* [WHAT YOU WILL DO]: Without the pictures, give the entries below again exactly as written.

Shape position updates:
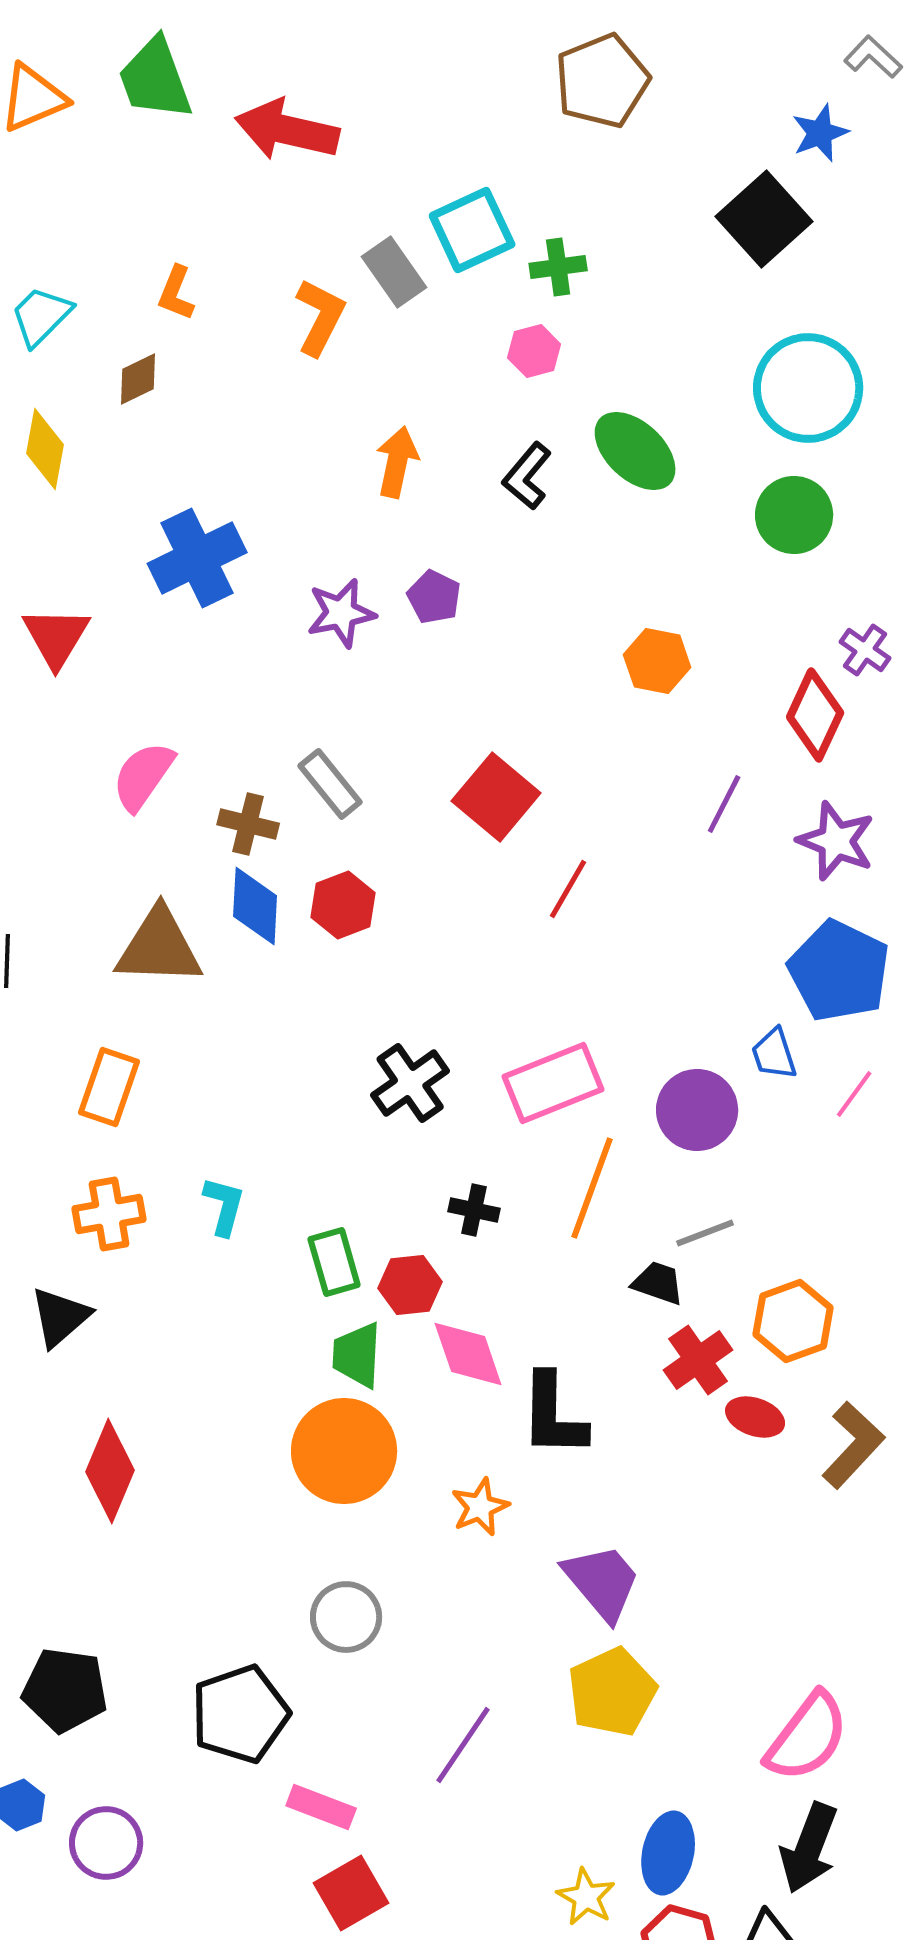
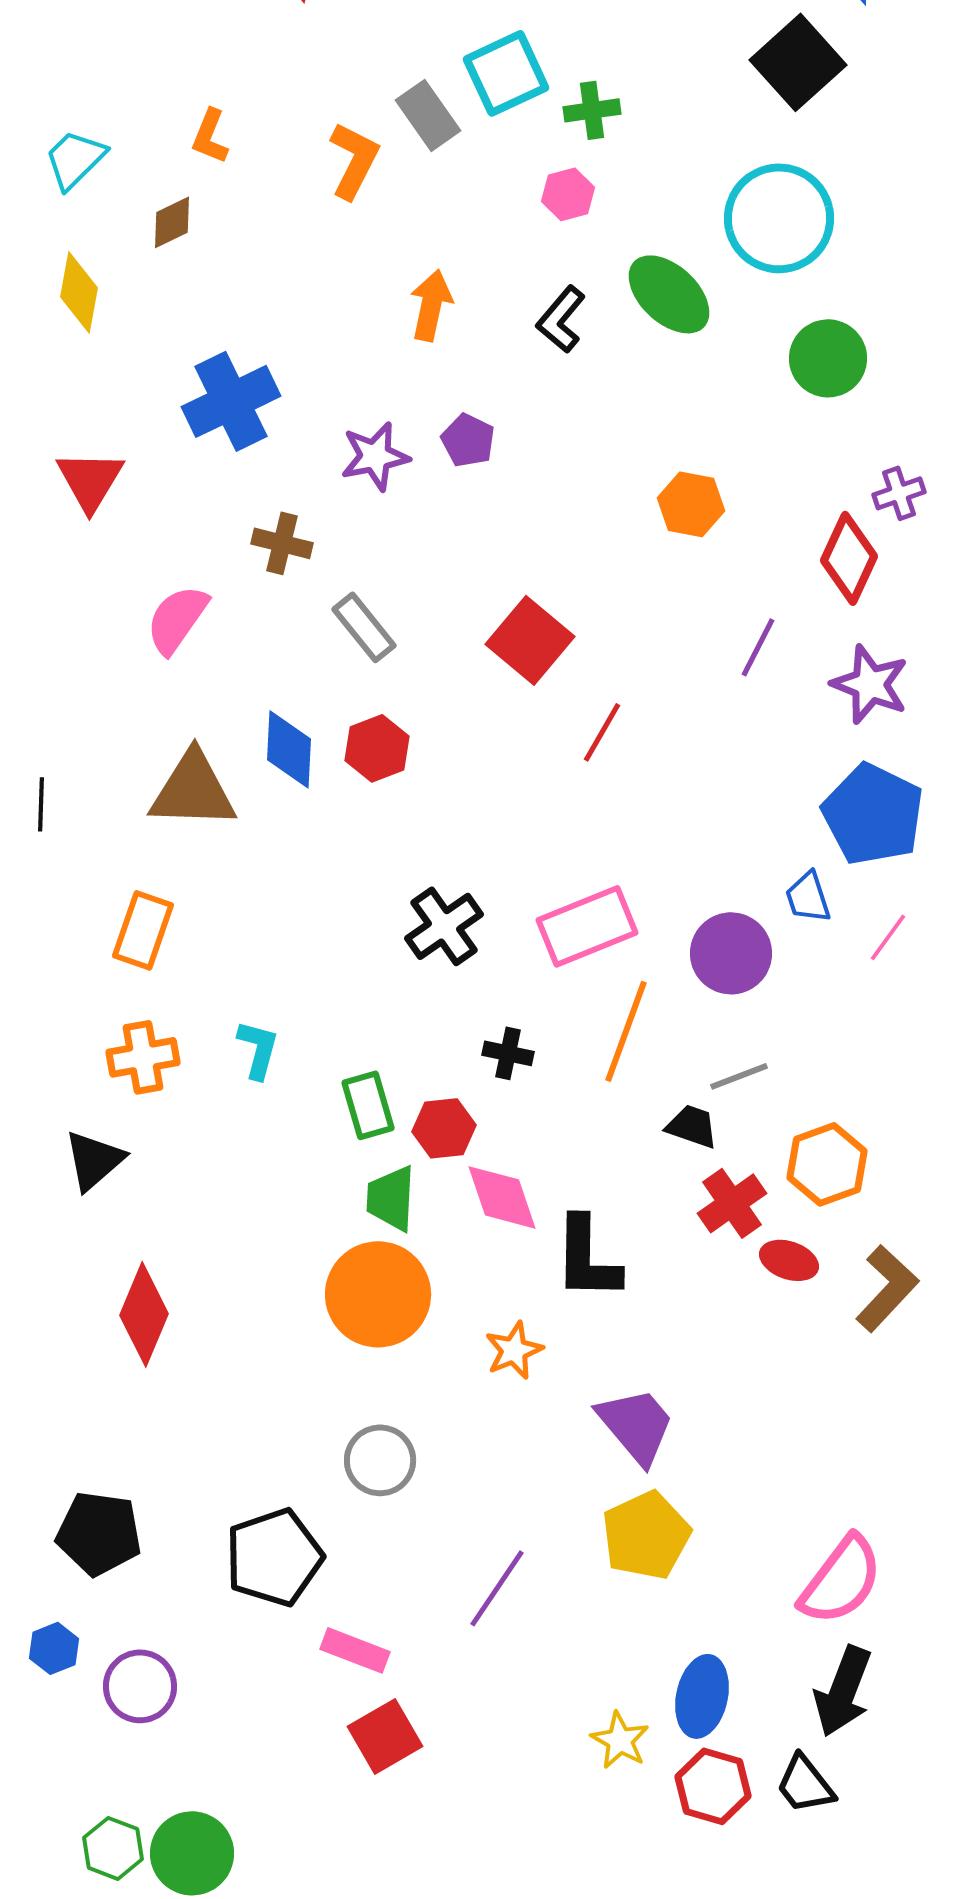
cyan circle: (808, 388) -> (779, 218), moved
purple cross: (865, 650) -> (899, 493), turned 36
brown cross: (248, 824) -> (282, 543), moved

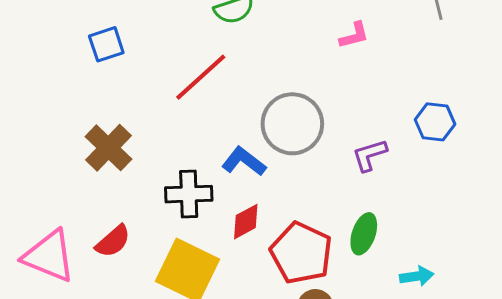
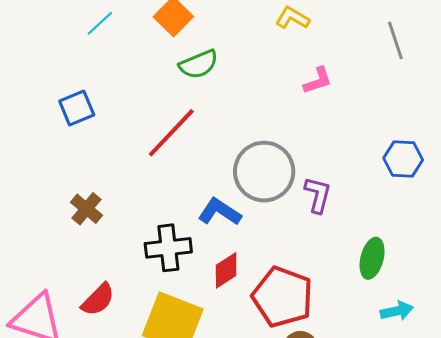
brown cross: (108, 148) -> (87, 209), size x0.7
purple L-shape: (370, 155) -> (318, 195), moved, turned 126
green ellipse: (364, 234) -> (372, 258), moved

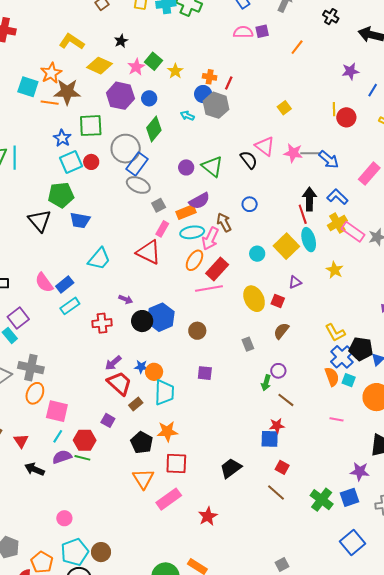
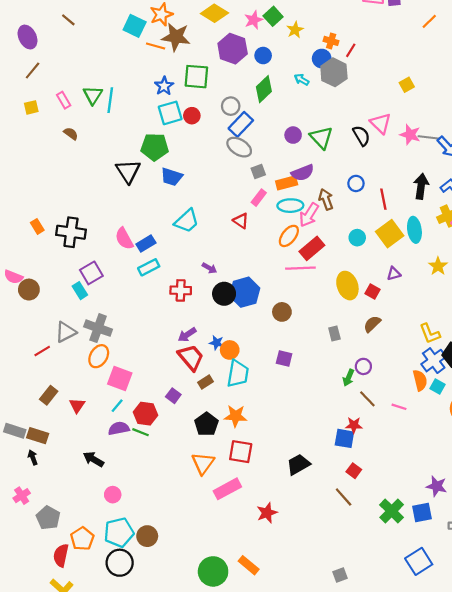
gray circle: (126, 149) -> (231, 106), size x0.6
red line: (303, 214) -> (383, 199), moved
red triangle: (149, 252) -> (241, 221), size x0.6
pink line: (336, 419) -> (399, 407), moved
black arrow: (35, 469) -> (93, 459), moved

* [ANSWER TO THIS TASK]:
cyan circle: (808, 388) -> (779, 218), moved
purple cross: (865, 650) -> (899, 493), turned 36
brown cross: (248, 824) -> (282, 543), moved

brown cross: (108, 148) -> (87, 209), size x0.7
purple L-shape: (370, 155) -> (318, 195), moved, turned 126
green ellipse: (364, 234) -> (372, 258), moved

gray circle: (126, 149) -> (231, 106), size x0.6
red line: (303, 214) -> (383, 199), moved
red triangle: (149, 252) -> (241, 221), size x0.6
pink line: (336, 419) -> (399, 407), moved
black arrow: (35, 469) -> (93, 459), moved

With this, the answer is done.